►

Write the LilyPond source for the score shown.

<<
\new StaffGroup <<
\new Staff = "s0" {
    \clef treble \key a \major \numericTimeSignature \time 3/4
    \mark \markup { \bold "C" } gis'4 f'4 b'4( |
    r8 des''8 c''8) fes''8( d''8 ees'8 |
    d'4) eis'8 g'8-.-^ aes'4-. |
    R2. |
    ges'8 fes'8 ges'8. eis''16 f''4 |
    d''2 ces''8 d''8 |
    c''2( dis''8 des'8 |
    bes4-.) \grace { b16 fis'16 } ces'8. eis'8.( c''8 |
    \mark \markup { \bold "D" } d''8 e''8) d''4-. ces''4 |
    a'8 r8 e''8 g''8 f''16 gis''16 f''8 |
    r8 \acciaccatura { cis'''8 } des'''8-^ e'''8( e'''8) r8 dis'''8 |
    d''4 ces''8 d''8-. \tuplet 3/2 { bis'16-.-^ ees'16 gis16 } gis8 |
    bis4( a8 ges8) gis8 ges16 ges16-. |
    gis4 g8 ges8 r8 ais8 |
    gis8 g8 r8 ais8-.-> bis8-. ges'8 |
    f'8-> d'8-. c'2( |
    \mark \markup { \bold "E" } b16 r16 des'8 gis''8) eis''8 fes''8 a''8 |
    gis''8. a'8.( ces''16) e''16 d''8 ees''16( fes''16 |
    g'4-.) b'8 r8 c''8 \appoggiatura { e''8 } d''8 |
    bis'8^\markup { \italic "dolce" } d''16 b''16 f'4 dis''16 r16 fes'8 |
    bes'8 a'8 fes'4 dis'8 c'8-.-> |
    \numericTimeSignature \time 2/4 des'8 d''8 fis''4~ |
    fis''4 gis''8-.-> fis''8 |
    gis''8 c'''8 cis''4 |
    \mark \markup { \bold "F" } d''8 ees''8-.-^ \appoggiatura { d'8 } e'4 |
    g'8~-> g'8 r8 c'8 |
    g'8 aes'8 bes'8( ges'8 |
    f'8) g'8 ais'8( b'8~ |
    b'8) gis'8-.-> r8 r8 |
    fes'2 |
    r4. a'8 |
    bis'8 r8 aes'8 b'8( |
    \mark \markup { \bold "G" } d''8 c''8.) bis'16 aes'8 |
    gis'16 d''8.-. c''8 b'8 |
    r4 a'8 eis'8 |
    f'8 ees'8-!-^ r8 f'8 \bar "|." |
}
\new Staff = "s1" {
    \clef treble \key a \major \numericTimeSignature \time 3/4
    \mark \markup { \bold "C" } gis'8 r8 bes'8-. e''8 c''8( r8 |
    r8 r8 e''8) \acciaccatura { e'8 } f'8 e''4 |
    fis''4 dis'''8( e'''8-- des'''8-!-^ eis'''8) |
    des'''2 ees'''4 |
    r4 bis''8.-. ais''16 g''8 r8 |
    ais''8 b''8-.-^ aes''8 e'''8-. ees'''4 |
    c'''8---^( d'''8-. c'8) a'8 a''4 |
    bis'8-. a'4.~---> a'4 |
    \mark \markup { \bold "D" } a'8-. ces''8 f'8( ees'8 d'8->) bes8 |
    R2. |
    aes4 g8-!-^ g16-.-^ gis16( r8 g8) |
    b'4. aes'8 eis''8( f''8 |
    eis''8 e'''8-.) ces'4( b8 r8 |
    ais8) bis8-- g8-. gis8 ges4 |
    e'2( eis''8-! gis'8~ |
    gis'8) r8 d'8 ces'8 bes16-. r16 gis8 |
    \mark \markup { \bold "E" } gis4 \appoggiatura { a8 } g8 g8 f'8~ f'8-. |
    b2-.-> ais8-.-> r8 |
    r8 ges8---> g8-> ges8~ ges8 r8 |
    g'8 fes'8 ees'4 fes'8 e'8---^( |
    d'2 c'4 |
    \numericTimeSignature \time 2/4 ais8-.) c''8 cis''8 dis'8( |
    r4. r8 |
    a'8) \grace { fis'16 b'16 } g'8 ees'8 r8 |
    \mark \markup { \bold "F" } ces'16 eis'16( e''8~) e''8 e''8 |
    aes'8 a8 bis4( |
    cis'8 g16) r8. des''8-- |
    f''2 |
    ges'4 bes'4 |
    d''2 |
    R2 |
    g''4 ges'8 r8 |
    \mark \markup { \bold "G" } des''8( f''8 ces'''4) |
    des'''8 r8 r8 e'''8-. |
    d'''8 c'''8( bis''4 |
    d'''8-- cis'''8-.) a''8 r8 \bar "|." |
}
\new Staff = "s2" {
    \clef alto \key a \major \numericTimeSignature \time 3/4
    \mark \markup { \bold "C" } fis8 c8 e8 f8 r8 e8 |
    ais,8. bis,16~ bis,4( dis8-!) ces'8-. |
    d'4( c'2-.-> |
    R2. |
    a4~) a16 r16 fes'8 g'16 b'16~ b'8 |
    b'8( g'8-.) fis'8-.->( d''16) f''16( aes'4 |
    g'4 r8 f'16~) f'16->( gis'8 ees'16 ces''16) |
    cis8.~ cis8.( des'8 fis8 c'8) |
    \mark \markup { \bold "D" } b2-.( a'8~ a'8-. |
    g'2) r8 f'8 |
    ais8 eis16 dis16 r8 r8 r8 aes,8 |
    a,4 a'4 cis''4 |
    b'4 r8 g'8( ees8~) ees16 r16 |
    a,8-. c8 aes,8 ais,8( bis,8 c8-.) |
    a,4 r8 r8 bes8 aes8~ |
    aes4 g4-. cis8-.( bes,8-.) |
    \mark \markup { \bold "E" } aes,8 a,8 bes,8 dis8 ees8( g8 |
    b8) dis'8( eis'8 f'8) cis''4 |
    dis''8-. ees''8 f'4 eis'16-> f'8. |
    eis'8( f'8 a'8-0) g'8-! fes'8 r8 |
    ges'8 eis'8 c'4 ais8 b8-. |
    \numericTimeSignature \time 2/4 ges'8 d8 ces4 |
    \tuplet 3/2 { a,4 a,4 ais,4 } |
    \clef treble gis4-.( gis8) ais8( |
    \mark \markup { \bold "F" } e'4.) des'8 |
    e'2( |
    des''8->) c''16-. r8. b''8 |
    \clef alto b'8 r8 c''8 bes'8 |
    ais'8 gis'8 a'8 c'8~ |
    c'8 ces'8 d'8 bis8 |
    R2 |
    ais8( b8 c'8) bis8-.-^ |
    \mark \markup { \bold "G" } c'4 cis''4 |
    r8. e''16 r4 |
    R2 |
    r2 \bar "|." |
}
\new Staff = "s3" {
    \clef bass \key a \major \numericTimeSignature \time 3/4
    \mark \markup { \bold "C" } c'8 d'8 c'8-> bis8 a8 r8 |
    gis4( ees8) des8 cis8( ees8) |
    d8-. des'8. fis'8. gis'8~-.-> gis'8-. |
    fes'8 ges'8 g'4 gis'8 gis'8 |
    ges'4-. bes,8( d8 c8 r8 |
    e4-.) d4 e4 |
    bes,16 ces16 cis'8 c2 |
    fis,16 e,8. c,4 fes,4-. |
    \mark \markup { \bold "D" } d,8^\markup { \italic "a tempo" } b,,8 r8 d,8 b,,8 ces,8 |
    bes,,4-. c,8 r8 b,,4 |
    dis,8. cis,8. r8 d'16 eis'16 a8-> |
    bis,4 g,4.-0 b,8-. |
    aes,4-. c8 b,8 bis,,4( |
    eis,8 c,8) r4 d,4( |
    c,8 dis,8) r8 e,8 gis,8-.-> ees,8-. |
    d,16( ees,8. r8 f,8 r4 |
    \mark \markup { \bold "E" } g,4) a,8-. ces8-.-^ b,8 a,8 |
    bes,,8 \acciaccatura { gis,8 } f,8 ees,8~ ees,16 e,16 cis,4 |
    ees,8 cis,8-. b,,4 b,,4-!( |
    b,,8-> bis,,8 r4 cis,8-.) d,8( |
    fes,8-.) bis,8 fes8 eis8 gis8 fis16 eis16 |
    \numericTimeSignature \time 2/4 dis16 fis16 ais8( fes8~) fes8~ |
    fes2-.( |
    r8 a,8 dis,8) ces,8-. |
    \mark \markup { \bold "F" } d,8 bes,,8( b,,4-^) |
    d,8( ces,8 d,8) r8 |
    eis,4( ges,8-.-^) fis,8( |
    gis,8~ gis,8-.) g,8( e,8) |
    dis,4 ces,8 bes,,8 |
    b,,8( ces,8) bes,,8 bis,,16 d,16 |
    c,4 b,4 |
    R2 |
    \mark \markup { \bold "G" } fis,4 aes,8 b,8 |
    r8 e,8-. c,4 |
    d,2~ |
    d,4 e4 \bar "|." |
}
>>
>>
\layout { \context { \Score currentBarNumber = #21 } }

◄

• _WHAT YOU SHOULD DO_: Show every line of the data above that contains the string "time". The match is case-sensitive.

• _RESPONSE_:
    \clef treble \key a \major \numericTimeSignature \time 3/4
    \numericTimeSignature \time 2/4 des'8 d''8 fis''4~ |
    \clef treble \key a \major \numericTimeSignature \time 3/4
    \numericTimeSignature \time 2/4 ais8-.) c''8 cis''8 dis'8( |
    \clef alto \key a \major \numericTimeSignature \time 3/4
    \numericTimeSignature \time 2/4 ges'8 d8 ces4 |
    \clef bass \key a \major \numericTimeSignature \time 3/4
    \numericTimeSignature \time 2/4 dis16 fis16 ais8( fes8~) fes8~ |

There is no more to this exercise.